◆ **Exercise details**: Only one stretch of the data below is wanted: the lines from the one with "none -> grey pawn [639,150,665,192]" through the one with "green donut [165,347,230,397] -> none", repeated exactly.

#### Dataset content

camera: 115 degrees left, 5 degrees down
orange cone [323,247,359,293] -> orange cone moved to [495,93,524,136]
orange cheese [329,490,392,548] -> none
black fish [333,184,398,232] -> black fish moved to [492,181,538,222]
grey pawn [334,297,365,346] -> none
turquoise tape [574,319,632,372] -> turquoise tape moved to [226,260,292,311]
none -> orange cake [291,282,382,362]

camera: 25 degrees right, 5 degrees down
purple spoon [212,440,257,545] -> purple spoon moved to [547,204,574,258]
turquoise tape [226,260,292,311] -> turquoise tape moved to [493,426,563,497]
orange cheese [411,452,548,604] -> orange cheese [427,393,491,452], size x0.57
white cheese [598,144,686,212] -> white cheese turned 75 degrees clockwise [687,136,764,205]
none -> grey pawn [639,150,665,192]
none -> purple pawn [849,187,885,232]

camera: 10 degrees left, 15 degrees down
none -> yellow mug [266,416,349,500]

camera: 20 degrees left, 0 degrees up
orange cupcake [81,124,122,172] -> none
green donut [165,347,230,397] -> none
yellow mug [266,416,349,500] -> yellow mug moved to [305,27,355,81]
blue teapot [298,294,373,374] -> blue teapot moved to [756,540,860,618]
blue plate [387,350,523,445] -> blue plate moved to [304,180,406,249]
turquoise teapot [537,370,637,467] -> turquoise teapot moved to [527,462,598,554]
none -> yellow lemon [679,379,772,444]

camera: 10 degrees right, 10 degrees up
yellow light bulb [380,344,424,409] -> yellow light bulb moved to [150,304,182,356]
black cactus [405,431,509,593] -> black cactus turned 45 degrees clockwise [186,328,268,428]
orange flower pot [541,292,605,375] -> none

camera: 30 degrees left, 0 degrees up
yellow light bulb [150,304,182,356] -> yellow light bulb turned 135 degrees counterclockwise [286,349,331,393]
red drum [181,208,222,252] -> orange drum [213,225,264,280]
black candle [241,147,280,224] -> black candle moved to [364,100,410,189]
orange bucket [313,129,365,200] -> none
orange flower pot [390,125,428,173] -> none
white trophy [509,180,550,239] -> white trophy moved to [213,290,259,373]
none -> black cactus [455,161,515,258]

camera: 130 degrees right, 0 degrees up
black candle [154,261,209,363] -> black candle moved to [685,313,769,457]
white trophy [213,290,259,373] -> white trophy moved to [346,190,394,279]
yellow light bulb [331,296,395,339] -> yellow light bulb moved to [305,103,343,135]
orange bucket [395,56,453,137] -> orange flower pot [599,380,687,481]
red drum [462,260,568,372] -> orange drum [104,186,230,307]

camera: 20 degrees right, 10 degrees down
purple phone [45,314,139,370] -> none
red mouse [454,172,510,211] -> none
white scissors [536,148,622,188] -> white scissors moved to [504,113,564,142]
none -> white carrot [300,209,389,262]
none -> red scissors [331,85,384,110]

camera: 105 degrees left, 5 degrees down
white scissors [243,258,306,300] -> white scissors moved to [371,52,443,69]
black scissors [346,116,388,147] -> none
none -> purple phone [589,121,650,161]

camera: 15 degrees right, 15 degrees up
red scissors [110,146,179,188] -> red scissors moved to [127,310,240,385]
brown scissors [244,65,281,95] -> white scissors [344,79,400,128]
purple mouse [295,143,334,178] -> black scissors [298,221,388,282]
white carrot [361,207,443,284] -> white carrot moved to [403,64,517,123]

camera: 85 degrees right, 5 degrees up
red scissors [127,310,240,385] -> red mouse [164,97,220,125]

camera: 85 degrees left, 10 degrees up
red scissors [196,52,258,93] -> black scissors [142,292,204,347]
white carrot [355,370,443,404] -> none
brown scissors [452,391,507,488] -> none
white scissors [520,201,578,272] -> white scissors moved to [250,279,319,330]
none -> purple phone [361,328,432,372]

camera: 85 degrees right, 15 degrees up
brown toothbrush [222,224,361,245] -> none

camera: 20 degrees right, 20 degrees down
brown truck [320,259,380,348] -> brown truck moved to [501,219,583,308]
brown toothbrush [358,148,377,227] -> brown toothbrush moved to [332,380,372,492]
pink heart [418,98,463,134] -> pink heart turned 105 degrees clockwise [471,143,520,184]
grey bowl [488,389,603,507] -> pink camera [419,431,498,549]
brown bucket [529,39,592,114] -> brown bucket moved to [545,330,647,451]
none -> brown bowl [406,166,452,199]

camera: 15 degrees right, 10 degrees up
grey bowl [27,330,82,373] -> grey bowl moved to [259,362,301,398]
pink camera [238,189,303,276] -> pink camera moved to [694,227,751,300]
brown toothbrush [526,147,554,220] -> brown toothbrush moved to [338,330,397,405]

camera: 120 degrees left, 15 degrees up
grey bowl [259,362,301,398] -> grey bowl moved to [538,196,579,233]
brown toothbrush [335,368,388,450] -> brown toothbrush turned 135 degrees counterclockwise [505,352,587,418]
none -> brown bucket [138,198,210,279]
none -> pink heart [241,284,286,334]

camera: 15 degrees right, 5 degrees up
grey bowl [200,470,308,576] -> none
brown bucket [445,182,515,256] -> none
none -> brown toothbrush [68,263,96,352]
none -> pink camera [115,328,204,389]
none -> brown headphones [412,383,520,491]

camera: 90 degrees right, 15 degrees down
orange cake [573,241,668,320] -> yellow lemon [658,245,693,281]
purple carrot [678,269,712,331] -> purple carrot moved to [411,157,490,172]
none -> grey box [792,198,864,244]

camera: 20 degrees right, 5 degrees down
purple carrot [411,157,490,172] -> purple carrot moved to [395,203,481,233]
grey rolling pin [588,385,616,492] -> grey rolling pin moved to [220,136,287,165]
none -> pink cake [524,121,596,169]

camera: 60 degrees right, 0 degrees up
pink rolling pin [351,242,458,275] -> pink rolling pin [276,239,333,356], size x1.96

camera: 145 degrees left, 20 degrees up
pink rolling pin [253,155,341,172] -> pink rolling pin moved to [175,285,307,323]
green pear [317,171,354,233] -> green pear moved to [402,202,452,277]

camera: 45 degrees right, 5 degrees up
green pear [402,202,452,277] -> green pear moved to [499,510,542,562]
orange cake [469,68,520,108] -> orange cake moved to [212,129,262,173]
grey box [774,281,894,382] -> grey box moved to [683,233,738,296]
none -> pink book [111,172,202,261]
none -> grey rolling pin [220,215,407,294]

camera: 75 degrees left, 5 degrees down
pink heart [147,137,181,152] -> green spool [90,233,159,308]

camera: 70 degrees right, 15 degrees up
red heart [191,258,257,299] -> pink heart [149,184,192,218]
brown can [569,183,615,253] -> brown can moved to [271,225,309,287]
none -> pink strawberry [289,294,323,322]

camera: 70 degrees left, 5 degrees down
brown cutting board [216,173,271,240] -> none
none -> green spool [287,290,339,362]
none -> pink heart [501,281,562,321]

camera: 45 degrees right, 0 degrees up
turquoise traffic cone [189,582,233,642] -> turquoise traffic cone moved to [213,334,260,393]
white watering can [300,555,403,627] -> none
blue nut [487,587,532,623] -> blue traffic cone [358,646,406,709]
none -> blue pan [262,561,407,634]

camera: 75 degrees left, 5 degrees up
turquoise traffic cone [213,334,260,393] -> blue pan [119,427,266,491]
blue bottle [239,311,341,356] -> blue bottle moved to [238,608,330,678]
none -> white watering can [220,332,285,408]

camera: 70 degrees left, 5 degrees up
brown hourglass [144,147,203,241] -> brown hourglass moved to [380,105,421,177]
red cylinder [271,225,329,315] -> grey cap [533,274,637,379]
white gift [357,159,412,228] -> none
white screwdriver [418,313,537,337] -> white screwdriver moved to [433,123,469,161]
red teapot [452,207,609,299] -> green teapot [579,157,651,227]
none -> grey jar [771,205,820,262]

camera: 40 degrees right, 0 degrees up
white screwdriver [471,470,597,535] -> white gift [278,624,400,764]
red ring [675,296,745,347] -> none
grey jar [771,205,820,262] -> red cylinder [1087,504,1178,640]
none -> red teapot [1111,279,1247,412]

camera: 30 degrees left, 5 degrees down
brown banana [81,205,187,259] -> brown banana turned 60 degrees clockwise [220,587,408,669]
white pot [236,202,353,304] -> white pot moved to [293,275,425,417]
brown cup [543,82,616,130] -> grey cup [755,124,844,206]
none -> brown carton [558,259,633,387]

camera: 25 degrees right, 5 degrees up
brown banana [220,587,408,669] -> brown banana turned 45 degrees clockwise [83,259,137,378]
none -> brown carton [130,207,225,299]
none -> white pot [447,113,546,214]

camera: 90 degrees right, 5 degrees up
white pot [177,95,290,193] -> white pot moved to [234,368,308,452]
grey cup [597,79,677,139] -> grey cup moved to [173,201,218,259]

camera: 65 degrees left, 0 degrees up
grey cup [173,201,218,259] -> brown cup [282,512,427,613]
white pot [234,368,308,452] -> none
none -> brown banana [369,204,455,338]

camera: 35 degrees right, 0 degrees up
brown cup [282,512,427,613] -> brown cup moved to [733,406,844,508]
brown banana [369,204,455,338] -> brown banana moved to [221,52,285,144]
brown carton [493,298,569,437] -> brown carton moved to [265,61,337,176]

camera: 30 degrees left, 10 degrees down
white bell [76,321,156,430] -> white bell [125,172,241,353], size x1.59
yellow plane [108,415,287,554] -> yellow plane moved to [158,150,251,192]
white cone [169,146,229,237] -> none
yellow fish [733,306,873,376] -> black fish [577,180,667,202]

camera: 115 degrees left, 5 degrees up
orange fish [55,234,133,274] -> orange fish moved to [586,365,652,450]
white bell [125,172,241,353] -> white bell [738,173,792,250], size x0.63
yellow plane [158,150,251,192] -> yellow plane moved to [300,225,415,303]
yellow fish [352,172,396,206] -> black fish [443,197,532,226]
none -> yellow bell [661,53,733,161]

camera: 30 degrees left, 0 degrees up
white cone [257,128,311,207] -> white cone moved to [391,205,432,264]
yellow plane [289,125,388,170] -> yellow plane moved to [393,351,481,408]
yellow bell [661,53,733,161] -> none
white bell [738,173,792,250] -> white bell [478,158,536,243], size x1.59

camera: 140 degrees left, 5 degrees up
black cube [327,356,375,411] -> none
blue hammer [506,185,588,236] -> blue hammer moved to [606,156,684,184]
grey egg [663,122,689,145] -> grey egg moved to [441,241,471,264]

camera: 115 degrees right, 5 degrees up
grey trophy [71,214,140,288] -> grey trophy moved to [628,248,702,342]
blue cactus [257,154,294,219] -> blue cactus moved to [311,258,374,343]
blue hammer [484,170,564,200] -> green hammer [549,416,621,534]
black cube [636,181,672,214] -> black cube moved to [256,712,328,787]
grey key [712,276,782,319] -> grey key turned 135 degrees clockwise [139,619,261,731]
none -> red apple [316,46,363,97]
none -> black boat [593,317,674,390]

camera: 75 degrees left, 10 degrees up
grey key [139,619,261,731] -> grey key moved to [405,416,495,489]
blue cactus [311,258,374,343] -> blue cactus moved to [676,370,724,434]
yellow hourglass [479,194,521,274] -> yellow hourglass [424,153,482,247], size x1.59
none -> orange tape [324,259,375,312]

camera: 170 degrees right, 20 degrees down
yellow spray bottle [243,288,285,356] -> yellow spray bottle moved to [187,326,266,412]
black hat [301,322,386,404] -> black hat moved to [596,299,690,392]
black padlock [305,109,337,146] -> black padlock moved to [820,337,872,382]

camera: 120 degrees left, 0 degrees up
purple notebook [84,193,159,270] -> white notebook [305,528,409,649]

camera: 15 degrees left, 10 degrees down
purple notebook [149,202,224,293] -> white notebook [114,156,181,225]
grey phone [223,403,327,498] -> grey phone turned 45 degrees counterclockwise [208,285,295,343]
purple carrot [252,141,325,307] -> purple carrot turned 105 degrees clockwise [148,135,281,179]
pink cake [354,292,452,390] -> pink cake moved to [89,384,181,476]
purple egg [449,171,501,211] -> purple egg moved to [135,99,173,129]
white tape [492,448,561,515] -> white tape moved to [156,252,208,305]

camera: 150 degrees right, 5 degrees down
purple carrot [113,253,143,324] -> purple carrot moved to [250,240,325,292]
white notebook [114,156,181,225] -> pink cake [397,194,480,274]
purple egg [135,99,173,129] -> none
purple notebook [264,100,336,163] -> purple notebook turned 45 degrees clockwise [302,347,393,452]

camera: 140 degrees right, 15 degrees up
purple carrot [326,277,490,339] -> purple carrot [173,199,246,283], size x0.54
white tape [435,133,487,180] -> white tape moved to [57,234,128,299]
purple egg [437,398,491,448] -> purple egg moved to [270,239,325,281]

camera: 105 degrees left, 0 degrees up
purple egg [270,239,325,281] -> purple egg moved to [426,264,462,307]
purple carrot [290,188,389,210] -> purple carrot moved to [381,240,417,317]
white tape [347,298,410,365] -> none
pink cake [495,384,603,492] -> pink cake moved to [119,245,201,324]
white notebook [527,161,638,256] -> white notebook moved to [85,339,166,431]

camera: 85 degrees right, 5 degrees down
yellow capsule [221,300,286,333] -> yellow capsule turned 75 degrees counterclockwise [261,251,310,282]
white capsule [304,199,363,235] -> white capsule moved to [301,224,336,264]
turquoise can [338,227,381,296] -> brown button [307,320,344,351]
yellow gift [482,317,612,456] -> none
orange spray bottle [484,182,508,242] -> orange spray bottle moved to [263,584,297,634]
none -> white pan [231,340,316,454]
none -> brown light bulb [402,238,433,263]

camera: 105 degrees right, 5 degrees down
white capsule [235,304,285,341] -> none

########

◆ **Result for this task**:
none -> grey pawn [639,150,665,192]
none -> purple pawn [849,187,885,232]

camera: 10 degrees left, 15 degrees down
none -> yellow mug [266,416,349,500]

camera: 20 degrees left, 0 degrees up
orange cupcake [81,124,122,172] -> none
green donut [165,347,230,397] -> none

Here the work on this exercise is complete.